[Saved data entries]
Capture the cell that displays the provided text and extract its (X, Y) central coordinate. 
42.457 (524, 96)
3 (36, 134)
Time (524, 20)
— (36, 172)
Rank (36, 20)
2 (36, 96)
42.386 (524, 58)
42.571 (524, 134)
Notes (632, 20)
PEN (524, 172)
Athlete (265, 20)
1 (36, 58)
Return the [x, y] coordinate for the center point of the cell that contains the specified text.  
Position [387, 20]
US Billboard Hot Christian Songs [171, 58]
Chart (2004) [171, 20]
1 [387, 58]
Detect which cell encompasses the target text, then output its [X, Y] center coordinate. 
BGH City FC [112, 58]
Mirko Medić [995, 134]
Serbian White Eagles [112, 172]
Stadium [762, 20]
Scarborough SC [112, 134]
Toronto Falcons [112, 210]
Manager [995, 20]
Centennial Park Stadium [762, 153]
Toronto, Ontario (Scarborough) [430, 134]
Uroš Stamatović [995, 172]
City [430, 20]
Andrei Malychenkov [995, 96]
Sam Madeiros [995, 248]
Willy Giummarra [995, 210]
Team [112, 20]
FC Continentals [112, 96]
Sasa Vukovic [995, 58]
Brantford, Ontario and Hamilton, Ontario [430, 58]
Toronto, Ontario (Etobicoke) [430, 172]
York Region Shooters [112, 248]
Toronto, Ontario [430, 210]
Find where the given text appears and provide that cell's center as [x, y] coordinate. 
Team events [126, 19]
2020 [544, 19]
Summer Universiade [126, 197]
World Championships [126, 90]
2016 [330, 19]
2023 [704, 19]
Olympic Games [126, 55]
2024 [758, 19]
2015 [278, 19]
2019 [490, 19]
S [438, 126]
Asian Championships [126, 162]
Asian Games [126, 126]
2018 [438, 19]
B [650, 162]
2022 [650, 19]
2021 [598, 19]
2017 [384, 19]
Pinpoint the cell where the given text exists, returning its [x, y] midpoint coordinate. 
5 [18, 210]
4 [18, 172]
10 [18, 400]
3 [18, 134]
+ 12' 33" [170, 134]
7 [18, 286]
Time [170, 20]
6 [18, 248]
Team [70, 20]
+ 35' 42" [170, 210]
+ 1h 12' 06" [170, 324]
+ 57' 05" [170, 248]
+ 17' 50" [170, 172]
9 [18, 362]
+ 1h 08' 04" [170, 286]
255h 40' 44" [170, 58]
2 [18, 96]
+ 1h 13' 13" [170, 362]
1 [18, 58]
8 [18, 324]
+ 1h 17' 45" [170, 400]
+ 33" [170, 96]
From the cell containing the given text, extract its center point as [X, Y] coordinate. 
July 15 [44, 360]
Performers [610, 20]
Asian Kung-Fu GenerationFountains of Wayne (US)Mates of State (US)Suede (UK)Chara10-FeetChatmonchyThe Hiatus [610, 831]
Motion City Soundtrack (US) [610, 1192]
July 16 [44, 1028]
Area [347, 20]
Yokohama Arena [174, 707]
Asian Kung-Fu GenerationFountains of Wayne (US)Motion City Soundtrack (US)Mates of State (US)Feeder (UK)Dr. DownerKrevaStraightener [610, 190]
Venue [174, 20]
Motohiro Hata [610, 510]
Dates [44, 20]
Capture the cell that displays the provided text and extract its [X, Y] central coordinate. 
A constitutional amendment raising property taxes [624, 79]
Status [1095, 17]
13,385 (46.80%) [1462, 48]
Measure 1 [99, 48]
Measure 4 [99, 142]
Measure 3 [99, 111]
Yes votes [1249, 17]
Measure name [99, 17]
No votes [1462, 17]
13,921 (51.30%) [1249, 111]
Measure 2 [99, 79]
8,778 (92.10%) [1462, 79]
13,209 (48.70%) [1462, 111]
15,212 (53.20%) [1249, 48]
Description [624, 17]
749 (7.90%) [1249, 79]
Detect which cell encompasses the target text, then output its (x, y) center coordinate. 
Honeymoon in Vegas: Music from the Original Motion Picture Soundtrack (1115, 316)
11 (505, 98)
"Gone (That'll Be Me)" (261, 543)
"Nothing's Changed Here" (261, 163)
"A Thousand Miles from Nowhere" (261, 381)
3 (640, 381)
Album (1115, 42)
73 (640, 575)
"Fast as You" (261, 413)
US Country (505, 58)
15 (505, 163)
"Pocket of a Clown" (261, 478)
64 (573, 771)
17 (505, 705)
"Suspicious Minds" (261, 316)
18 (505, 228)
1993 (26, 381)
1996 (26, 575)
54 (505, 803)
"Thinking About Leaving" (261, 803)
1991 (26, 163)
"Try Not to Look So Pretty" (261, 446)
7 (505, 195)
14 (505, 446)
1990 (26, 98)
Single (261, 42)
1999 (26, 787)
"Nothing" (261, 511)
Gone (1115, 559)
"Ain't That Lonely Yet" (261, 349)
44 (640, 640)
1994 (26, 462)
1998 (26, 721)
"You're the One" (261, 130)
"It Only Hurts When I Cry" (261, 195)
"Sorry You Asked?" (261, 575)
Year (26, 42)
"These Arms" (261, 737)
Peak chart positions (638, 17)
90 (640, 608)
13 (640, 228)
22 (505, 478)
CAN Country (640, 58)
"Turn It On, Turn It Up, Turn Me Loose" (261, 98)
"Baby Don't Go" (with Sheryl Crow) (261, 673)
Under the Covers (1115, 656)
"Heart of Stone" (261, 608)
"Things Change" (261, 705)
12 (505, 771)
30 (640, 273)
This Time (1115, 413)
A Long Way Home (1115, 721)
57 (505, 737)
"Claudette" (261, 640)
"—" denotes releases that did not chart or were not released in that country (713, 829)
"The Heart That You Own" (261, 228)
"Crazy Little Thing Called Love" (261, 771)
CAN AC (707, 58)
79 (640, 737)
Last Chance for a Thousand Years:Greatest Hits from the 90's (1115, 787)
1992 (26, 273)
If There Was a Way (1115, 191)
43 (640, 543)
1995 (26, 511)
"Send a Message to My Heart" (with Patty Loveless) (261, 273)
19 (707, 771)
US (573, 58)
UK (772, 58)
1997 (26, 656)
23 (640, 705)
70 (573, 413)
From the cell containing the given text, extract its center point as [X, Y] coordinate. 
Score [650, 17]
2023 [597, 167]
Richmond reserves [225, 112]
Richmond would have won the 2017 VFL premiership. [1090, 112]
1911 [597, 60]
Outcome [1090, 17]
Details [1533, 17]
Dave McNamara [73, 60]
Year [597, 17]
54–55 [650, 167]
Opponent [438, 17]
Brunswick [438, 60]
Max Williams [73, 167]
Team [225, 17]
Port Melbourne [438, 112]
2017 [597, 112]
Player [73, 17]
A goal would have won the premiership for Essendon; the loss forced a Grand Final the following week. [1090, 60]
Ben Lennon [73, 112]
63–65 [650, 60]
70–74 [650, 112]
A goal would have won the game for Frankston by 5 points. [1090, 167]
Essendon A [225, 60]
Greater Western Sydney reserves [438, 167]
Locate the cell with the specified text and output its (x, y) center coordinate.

◆ **Exercise goal**
Copy out every one of the entries above line for line, without changing anything.

◆ **Answer for this exercise**
Capture the cell that displays the provided text and extract its (X, Y) central coordinate. 
42.457 (524, 96)
3 (36, 134)
Time (524, 20)
— (36, 172)
Rank (36, 20)
2 (36, 96)
42.386 (524, 58)
42.571 (524, 134)
Notes (632, 20)
PEN (524, 172)
Athlete (265, 20)
1 (36, 58)
Return the [x, y] coordinate for the center point of the cell that contains the specified text.  
Position [387, 20]
US Billboard Hot Christian Songs [171, 58]
Chart (2004) [171, 20]
1 [387, 58]
Detect which cell encompasses the target text, then output its [X, Y] center coordinate. 
BGH City FC [112, 58]
Mirko Medić [995, 134]
Serbian White Eagles [112, 172]
Stadium [762, 20]
Scarborough SC [112, 134]
Toronto Falcons [112, 210]
Manager [995, 20]
Centennial Park Stadium [762, 153]
Toronto, Ontario (Scarborough) [430, 134]
Uroš Stamatović [995, 172]
City [430, 20]
Andrei Malychenkov [995, 96]
Sam Madeiros [995, 248]
Willy Giummarra [995, 210]
Team [112, 20]
FC Continentals [112, 96]
Sasa Vukovic [995, 58]
Brantford, Ontario and Hamilton, Ontario [430, 58]
Toronto, Ontario (Etobicoke) [430, 172]
York Region Shooters [112, 248]
Toronto, Ontario [430, 210]
Find where the given text appears and provide that cell's center as [x, y] coordinate. 
Team events [126, 19]
2020 [544, 19]
Summer Universiade [126, 197]
World Championships [126, 90]
2016 [330, 19]
2023 [704, 19]
Olympic Games [126, 55]
2024 [758, 19]
2015 [278, 19]
2019 [490, 19]
S [438, 126]
Asian Championships [126, 162]
Asian Games [126, 126]
2018 [438, 19]
B [650, 162]
2022 [650, 19]
2021 [598, 19]
2017 [384, 19]
Pinpoint the cell where the given text exists, returning its [x, y] midpoint coordinate. 
5 [18, 210]
4 [18, 172]
10 [18, 400]
3 [18, 134]
+ 12' 33" [170, 134]
7 [18, 286]
Time [170, 20]
6 [18, 248]
Team [70, 20]
+ 35' 42" [170, 210]
+ 1h 12' 06" [170, 324]
+ 57' 05" [170, 248]
+ 17' 50" [170, 172]
9 [18, 362]
+ 1h 08' 04" [170, 286]
255h 40' 44" [170, 58]
2 [18, 96]
+ 1h 13' 13" [170, 362]
1 [18, 58]
8 [18, 324]
+ 1h 17' 45" [170, 400]
+ 33" [170, 96]
From the cell containing the given text, extract its center point as [X, Y] coordinate. 
July 15 [44, 360]
Performers [610, 20]
Asian Kung-Fu GenerationFountains of Wayne (US)Mates of State (US)Suede (UK)Chara10-FeetChatmonchyThe Hiatus [610, 831]
Motion City Soundtrack (US) [610, 1192]
July 16 [44, 1028]
Area [347, 20]
Yokohama Arena [174, 707]
Asian Kung-Fu GenerationFountains of Wayne (US)Motion City Soundtrack (US)Mates of State (US)Feeder (UK)Dr. DownerKrevaStraightener [610, 190]
Venue [174, 20]
Motohiro Hata [610, 510]
Dates [44, 20]
Capture the cell that displays the provided text and extract its [X, Y] central coordinate. 
A constitutional amendment raising property taxes [624, 79]
Status [1095, 17]
13,385 (46.80%) [1462, 48]
Measure 1 [99, 48]
Measure 4 [99, 142]
Measure 3 [99, 111]
Yes votes [1249, 17]
Measure name [99, 17]
No votes [1462, 17]
13,921 (51.30%) [1249, 111]
Measure 2 [99, 79]
8,778 (92.10%) [1462, 79]
13,209 (48.70%) [1462, 111]
15,212 (53.20%) [1249, 48]
Description [624, 17]
749 (7.90%) [1249, 79]
Detect which cell encompasses the target text, then output its (x, y) center coordinate. 
Honeymoon in Vegas: Music from the Original Motion Picture Soundtrack (1115, 316)
11 (505, 98)
"Gone (That'll Be Me)" (261, 543)
"Nothing's Changed Here" (261, 163)
"A Thousand Miles from Nowhere" (261, 381)
3 (640, 381)
Album (1115, 42)
73 (640, 575)
"Fast as You" (261, 413)
US Country (505, 58)
15 (505, 163)
"Pocket of a Clown" (261, 478)
64 (573, 771)
17 (505, 705)
"Suspicious Minds" (261, 316)
18 (505, 228)
1993 (26, 381)
1996 (26, 575)
54 (505, 803)
"Thinking About Leaving" (261, 803)
1991 (26, 163)
"Try Not to Look So Pretty" (261, 446)
7 (505, 195)
14 (505, 446)
1990 (26, 98)
Single (261, 42)
1999 (26, 787)
"Nothing" (261, 511)
Gone (1115, 559)
"Ain't That Lonely Yet" (261, 349)
44 (640, 640)
1994 (26, 462)
1998 (26, 721)
"You're the One" (261, 130)
"It Only Hurts When I Cry" (261, 195)
"Sorry You Asked?" (261, 575)
Year (26, 42)
"These Arms" (261, 737)
Peak chart positions (638, 17)
90 (640, 608)
13 (640, 228)
22 (505, 478)
CAN Country (640, 58)
"Turn It On, Turn It Up, Turn Me Loose" (261, 98)
"Baby Don't Go" (with Sheryl Crow) (261, 673)
Under the Covers (1115, 656)
"Heart of Stone" (261, 608)
"Things Change" (261, 705)
12 (505, 771)
30 (640, 273)
This Time (1115, 413)
A Long Way Home (1115, 721)
57 (505, 737)
"Claudette" (261, 640)
"—" denotes releases that did not chart or were not released in that country (713, 829)
"The Heart That You Own" (261, 228)
"Crazy Little Thing Called Love" (261, 771)
CAN AC (707, 58)
79 (640, 737)
Last Chance for a Thousand Years:Greatest Hits from the 90's (1115, 787)
1992 (26, 273)
If There Was a Way (1115, 191)
43 (640, 543)
1995 (26, 511)
"Send a Message to My Heart" (with Patty Loveless) (261, 273)
19 (707, 771)
US (573, 58)
UK (772, 58)
1997 (26, 656)
23 (640, 705)
70 (573, 413)
From the cell containing the given text, extract its center point as [X, Y] coordinate. 
Score [650, 17]
2023 [597, 167]
Richmond reserves [225, 112]
Richmond would have won the 2017 VFL premiership. [1090, 112]
1911 [597, 60]
Outcome [1090, 17]
Details [1533, 17]
Dave McNamara [73, 60]
Year [597, 17]
54–55 [650, 167]
Opponent [438, 17]
Brunswick [438, 60]
Max Williams [73, 167]
Team [225, 17]
Port Melbourne [438, 112]
2017 [597, 112]
Player [73, 17]
A goal would have won the premiership for Essendon; the loss forced a Grand Final the following week. [1090, 60]
Ben Lennon [73, 112]
63–65 [650, 60]
70–74 [650, 112]
A goal would have won the game for Frankston by 5 points. [1090, 167]
Essendon A [225, 60]
Greater Western Sydney reserves [438, 167]
Locate the cell with the specified text and output its (x, y) center coordinate.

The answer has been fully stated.